::: Records for the task

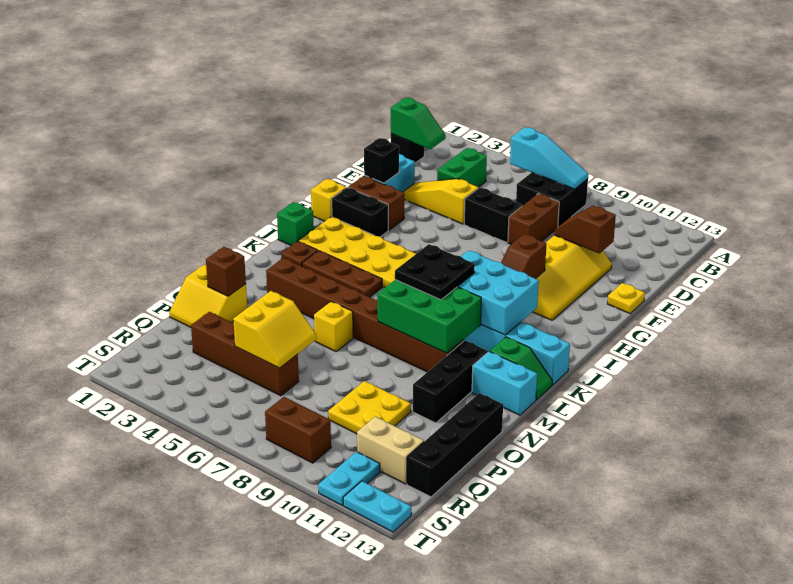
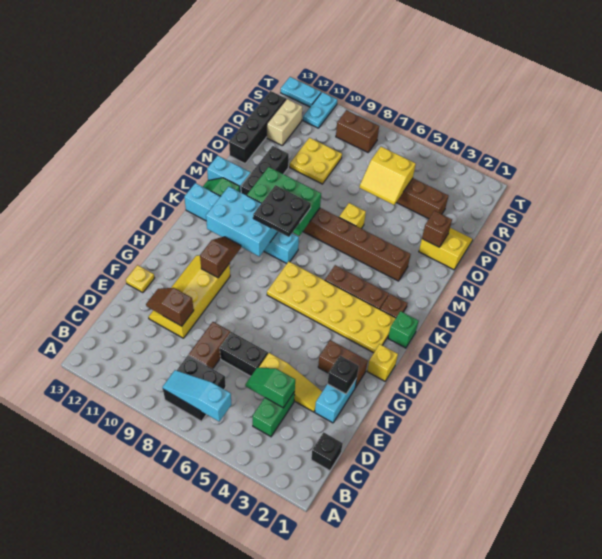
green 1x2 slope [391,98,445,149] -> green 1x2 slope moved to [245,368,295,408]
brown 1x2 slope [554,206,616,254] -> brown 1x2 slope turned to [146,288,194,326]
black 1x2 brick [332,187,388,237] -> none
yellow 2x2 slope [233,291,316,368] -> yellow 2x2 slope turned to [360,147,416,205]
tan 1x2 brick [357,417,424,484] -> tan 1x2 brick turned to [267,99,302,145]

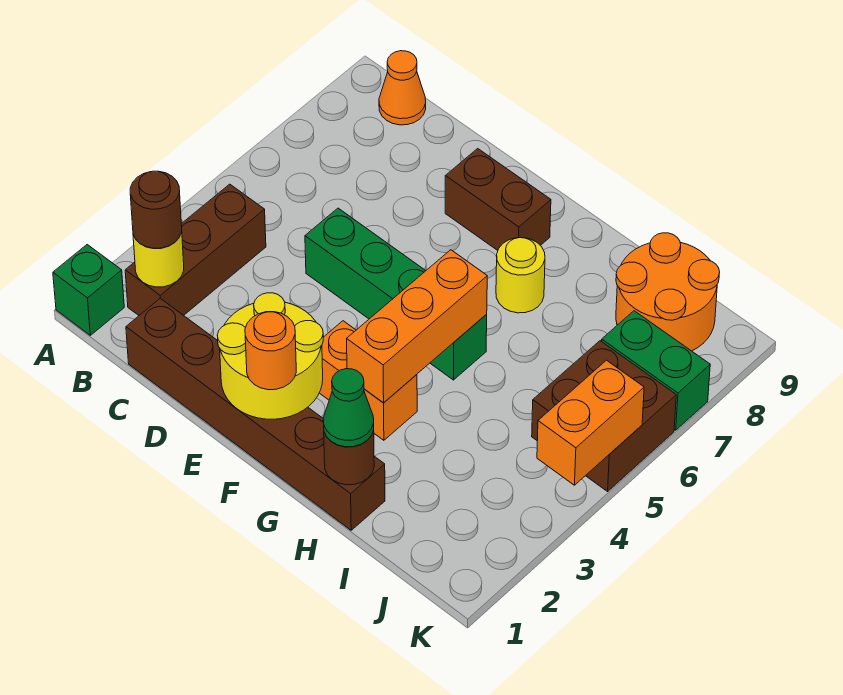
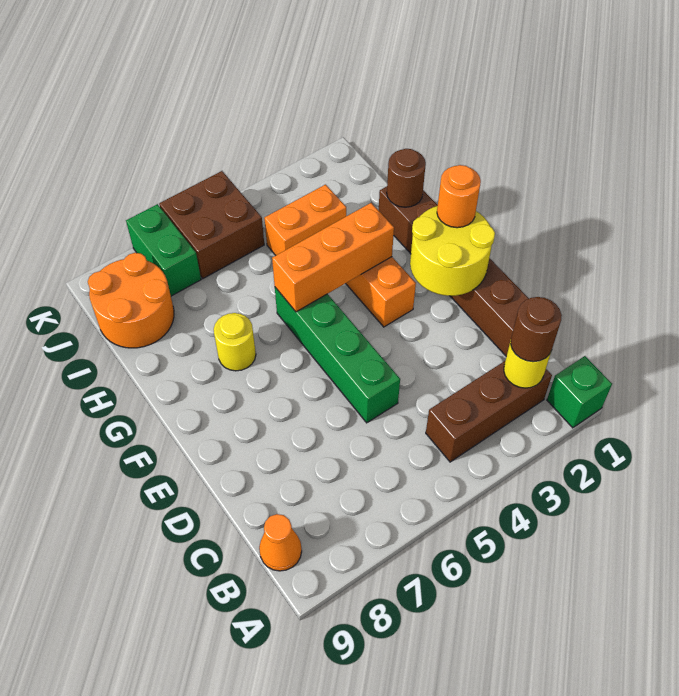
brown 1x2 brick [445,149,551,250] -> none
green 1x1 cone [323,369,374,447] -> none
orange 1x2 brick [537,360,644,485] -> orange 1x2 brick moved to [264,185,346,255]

::::::
::: Records for the task

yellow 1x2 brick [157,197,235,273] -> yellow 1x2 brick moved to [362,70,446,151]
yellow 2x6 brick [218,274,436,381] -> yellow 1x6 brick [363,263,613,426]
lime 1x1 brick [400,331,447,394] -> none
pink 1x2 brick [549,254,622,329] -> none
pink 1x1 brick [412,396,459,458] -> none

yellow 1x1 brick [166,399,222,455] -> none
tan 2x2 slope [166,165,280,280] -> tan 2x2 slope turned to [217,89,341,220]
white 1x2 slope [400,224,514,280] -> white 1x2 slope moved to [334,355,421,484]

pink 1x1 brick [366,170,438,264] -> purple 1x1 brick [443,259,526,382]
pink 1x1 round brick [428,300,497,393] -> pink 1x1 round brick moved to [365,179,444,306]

::::::
::: Records for the task

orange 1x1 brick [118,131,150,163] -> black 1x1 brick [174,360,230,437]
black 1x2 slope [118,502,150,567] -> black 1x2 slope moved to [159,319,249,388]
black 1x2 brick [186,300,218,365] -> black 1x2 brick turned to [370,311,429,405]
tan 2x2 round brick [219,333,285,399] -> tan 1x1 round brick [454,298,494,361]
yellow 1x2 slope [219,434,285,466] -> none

::::::

Problem to solve =
Range to copy from the records above: the line containing "green 1x2 slope [391,98,445,149]" to the line containing "orange 1x2 brick [537,360,644,485]", both included. Output those lines exactly and only those, skipping pictures.

Solution to the problem =
green 1x2 slope [391,98,445,149] -> green 1x2 slope moved to [245,368,295,408]
brown 1x2 slope [554,206,616,254] -> brown 1x2 slope turned to [146,288,194,326]
black 1x2 brick [332,187,388,237] -> none
yellow 2x2 slope [233,291,316,368] -> yellow 2x2 slope turned to [360,147,416,205]
tan 1x2 brick [357,417,424,484] -> tan 1x2 brick turned to [267,99,302,145]

brown 1x2 brick [445,149,551,250] -> none
green 1x1 cone [323,369,374,447] -> none
orange 1x2 brick [537,360,644,485] -> orange 1x2 brick moved to [264,185,346,255]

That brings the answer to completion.